### What to do
The lines below, beginning at the one that contains "[478,304,551,410]" and ending at the last, are to be retyped exactly.

### Stored data
↓

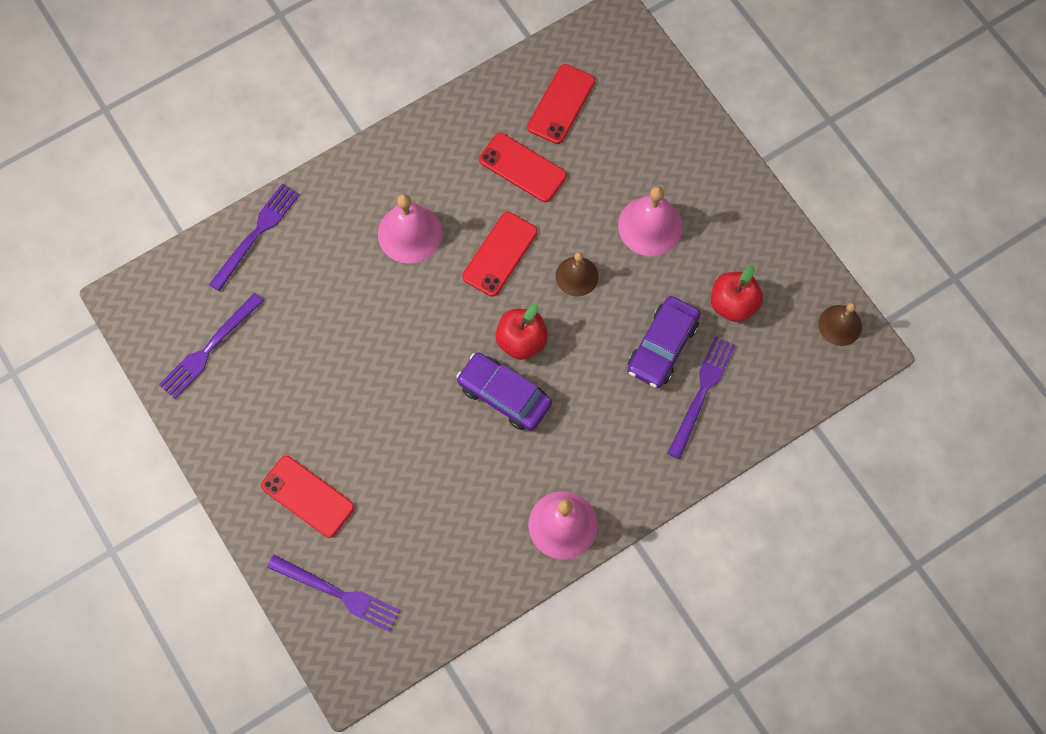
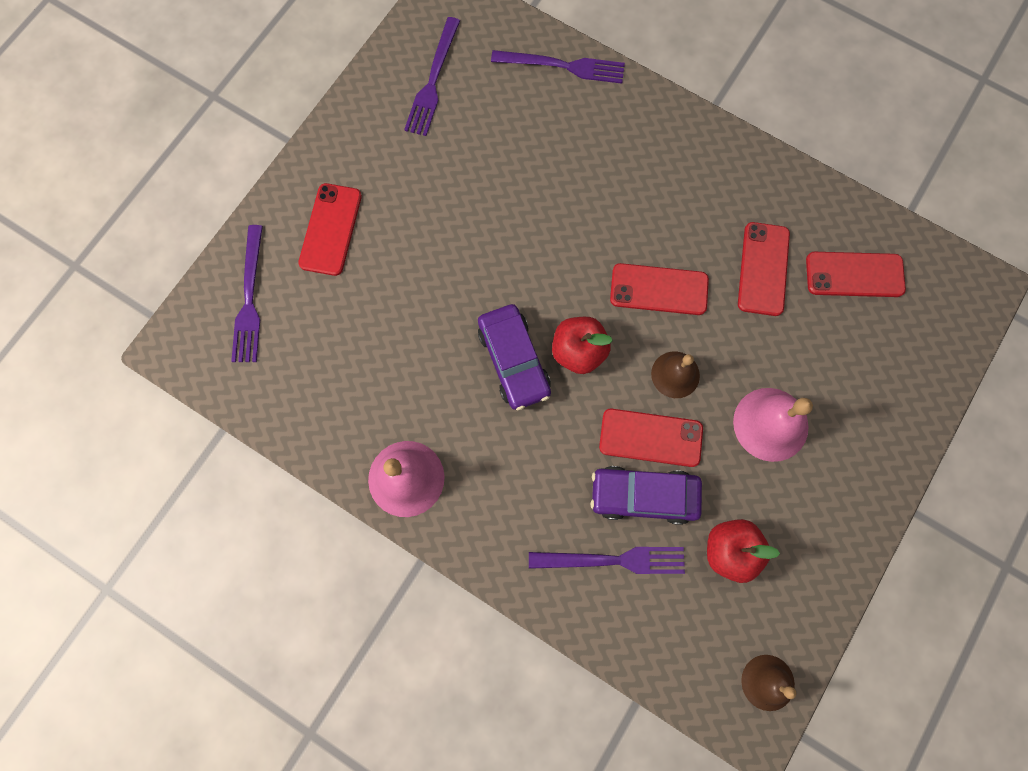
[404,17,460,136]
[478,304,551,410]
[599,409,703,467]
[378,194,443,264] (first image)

↑

### The answer
[478,304,551,410]
[599,409,703,467]
[378,194,443,264] (first image)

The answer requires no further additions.